▶ **RECORDED INFORMATION**

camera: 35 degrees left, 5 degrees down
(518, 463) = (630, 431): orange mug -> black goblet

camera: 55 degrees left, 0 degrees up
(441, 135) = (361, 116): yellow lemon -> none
--
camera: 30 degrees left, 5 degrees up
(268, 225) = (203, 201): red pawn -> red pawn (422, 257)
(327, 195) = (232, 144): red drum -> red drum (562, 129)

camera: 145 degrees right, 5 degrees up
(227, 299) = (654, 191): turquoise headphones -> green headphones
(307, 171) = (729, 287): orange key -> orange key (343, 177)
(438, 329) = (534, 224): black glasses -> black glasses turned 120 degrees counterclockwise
==
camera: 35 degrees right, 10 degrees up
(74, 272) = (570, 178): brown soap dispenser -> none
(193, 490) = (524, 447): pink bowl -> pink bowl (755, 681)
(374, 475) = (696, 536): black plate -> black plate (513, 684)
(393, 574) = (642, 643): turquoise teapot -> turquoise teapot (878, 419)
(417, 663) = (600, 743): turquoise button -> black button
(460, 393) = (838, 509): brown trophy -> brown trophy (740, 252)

▶ **EXERCISE GOAL**
Pull out every line holding "orange" from the records above, and copy it.

▶ **COMPLETED EXERCISE**
(518, 463) = (630, 431): orange mug -> black goblet
(307, 171) = (729, 287): orange key -> orange key (343, 177)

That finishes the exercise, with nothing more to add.